Top of Materials provided

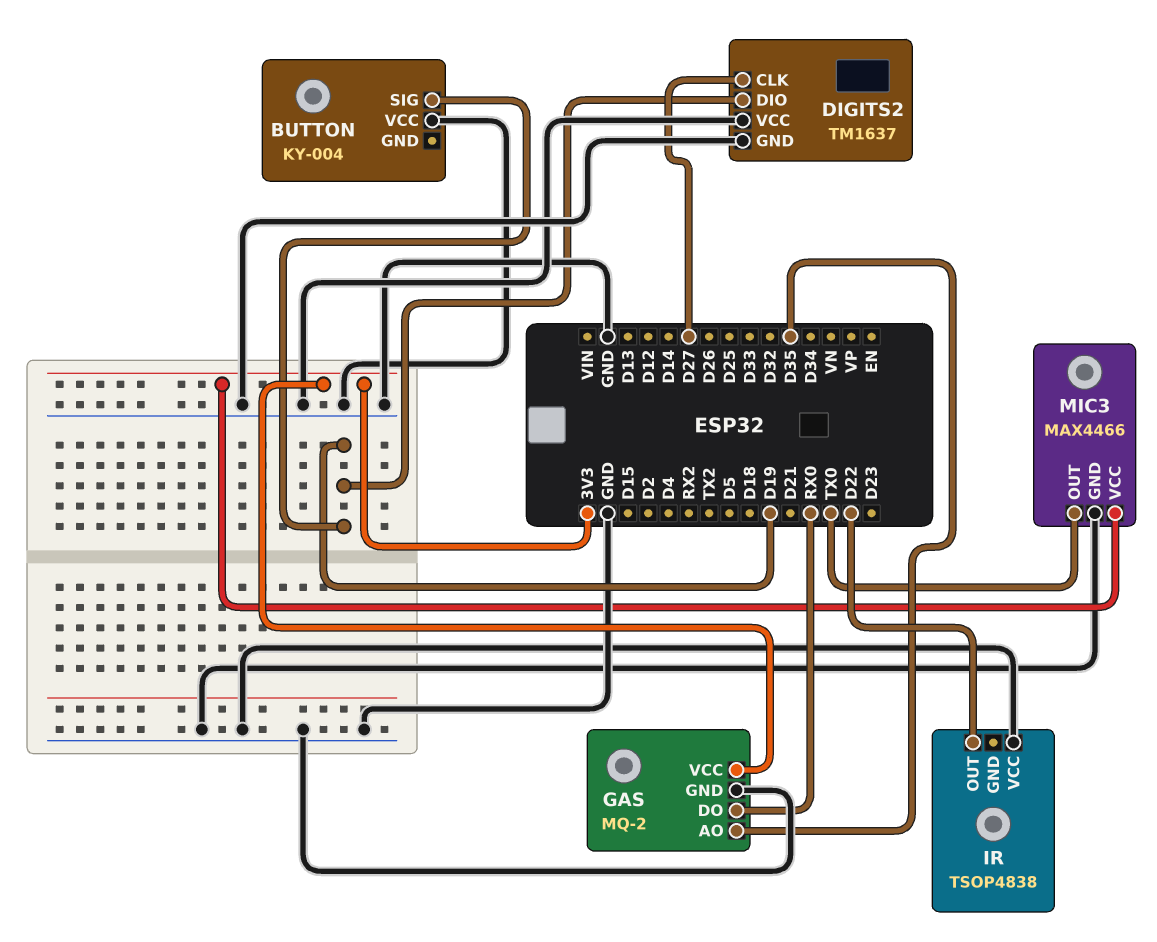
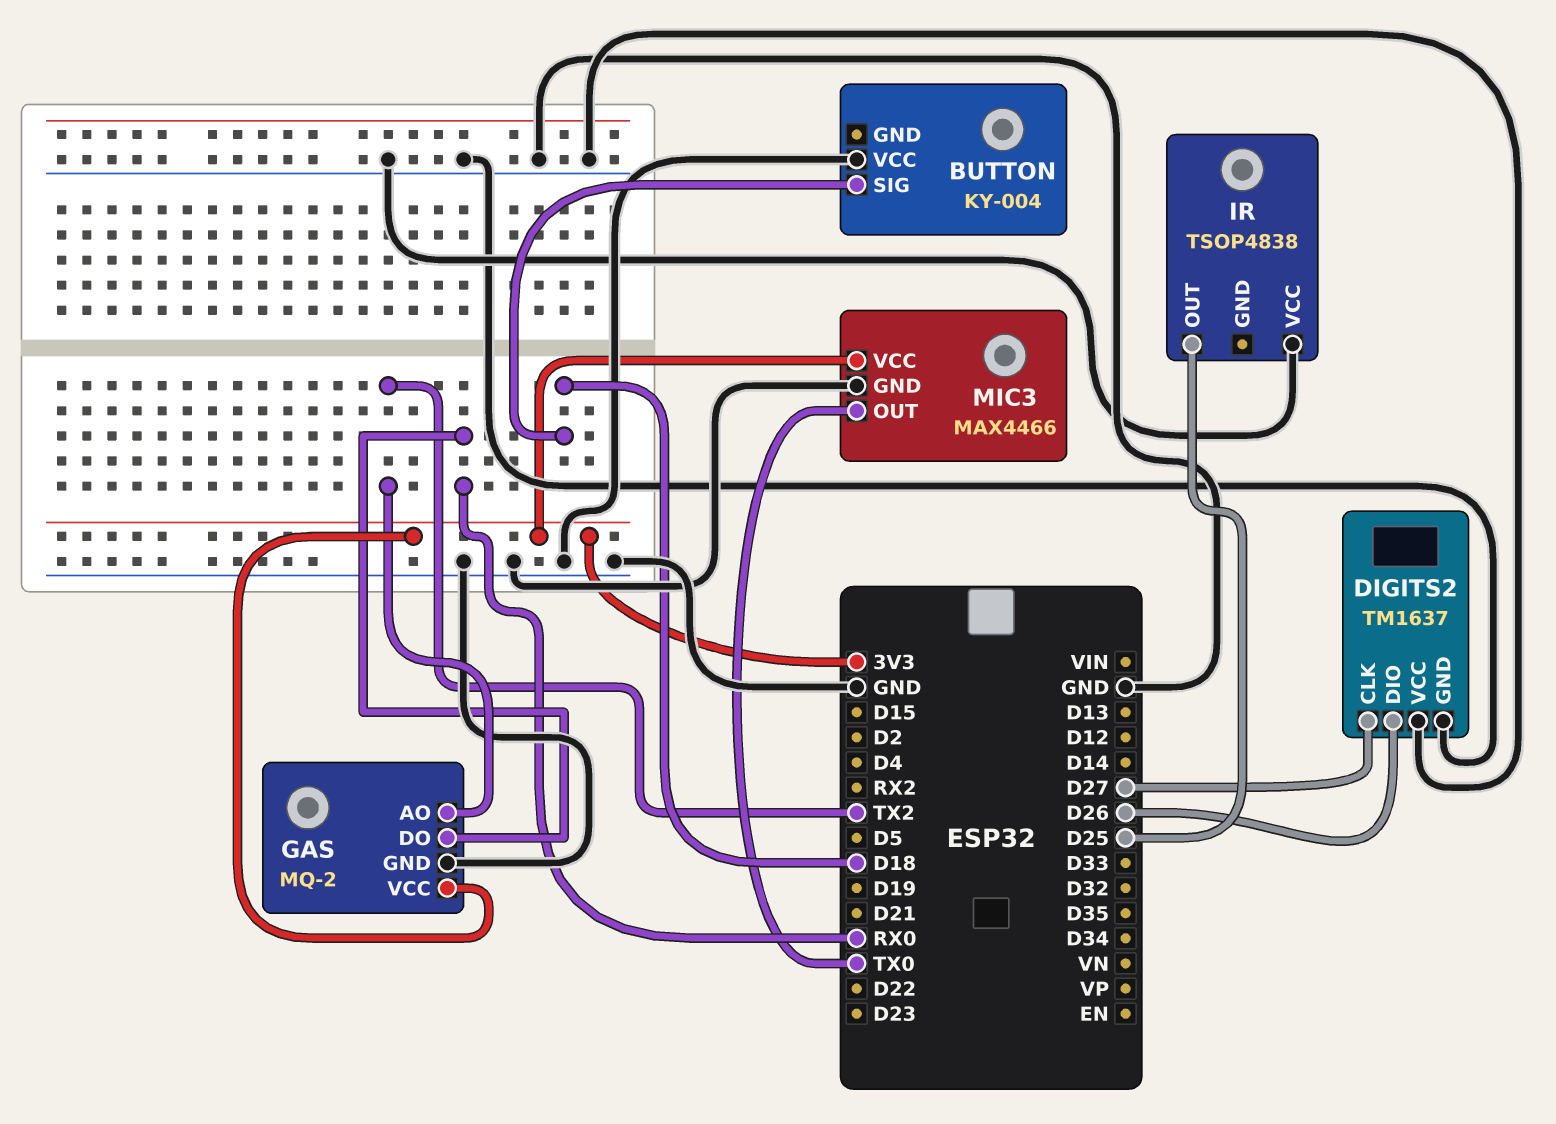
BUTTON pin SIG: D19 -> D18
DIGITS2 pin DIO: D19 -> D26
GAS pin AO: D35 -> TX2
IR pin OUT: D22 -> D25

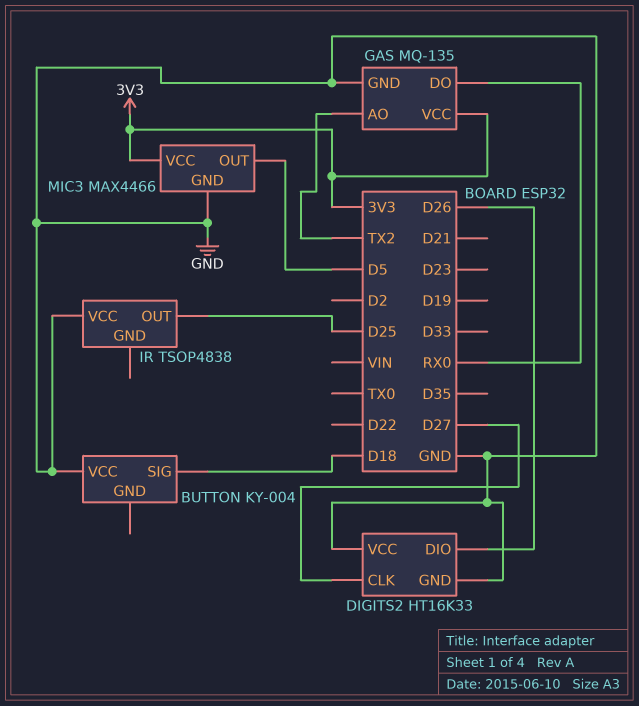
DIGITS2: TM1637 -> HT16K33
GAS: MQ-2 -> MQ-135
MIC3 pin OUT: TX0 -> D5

Bottom of Materials provided
Top of Materials provided

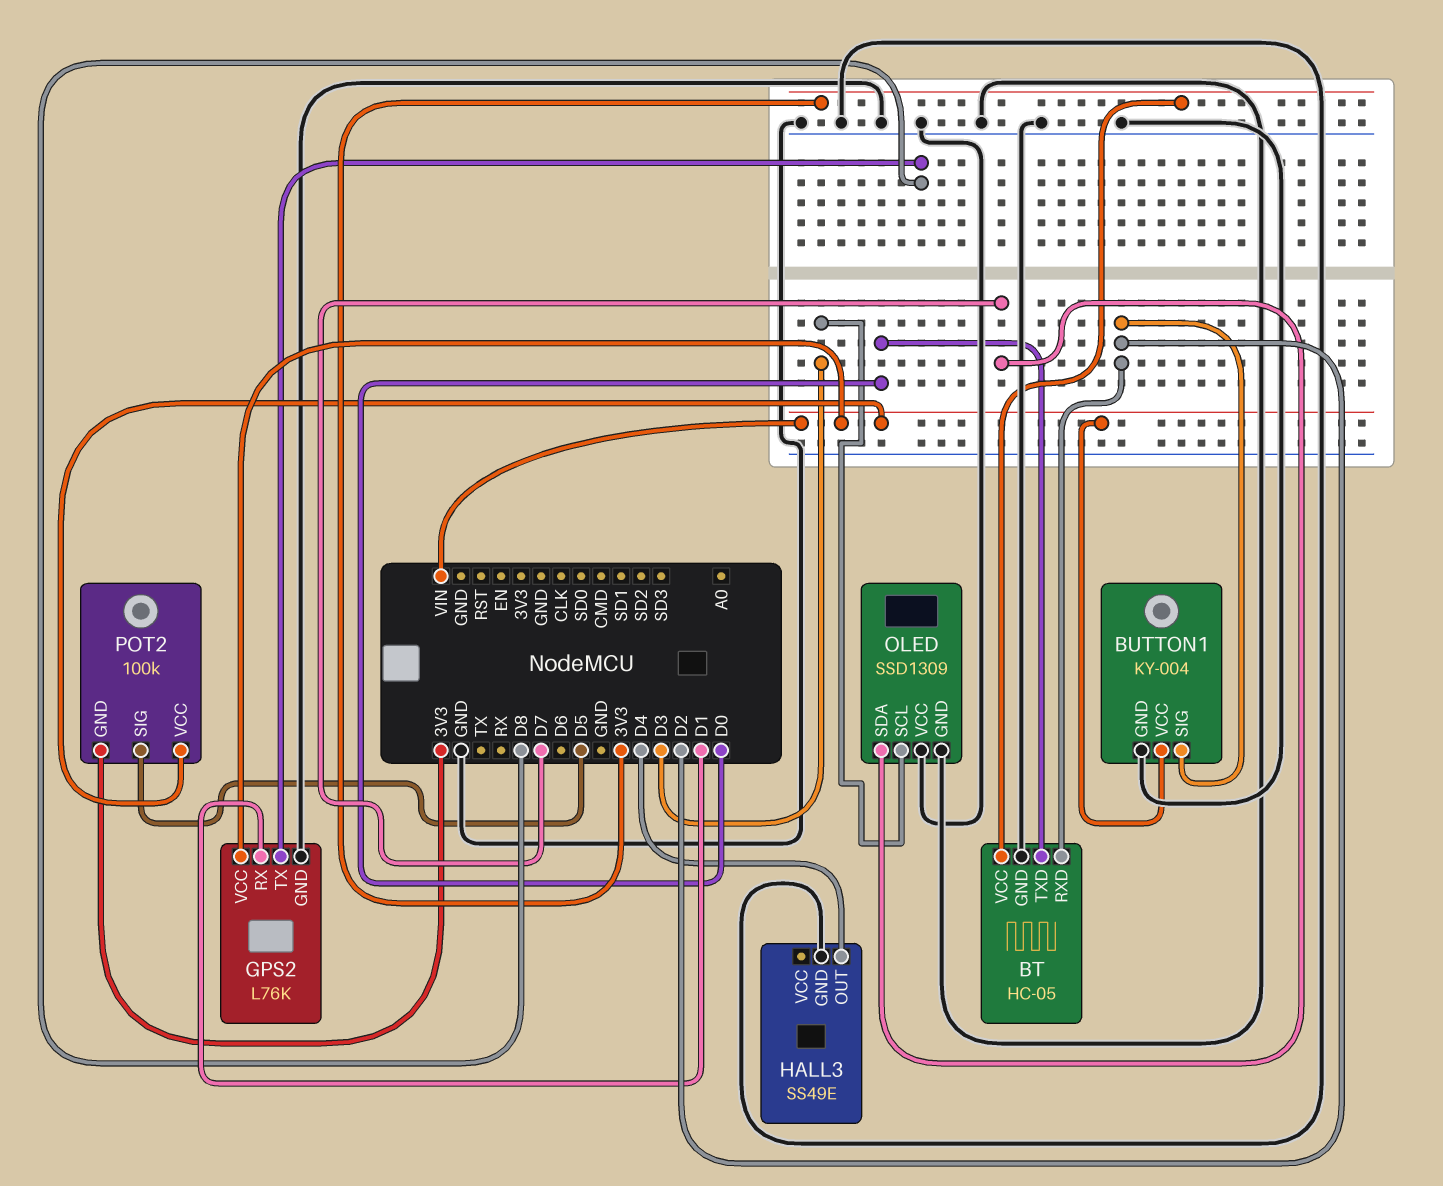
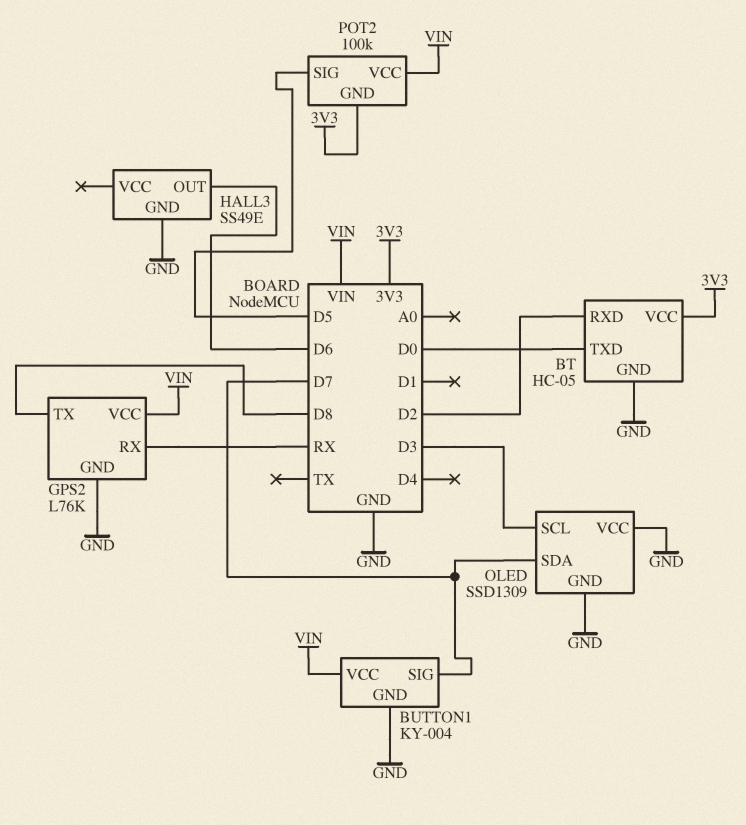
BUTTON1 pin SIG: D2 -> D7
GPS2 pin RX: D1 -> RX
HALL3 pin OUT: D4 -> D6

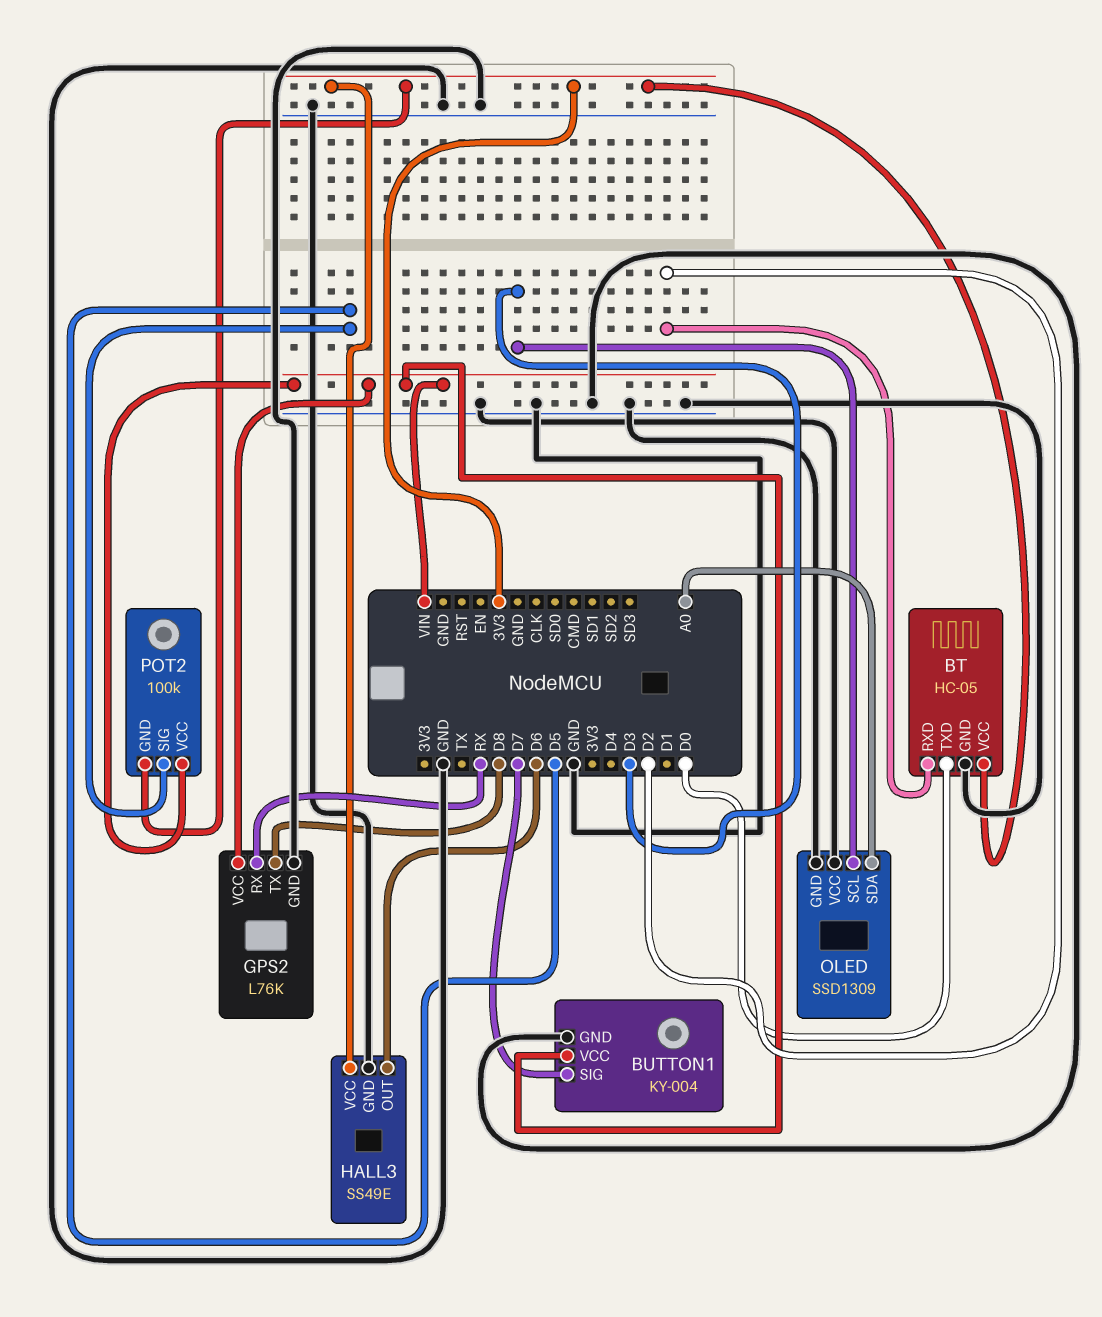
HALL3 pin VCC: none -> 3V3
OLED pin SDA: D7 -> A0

Bottom of Materials provided

Task directions: Out of the records above, please copy exactly the lines from the line with "BUTTON pin SIG: D19 -> D18" up to and including the line with "MIC3 pin OUT: TX0 -> D5", minus the pictures.

Result of this exercise:
BUTTON pin SIG: D19 -> D18
DIGITS2 pin DIO: D19 -> D26
GAS pin AO: D35 -> TX2
IR pin OUT: D22 -> D25

DIGITS2: TM1637 -> HT16K33
GAS: MQ-2 -> MQ-135
MIC3 pin OUT: TX0 -> D5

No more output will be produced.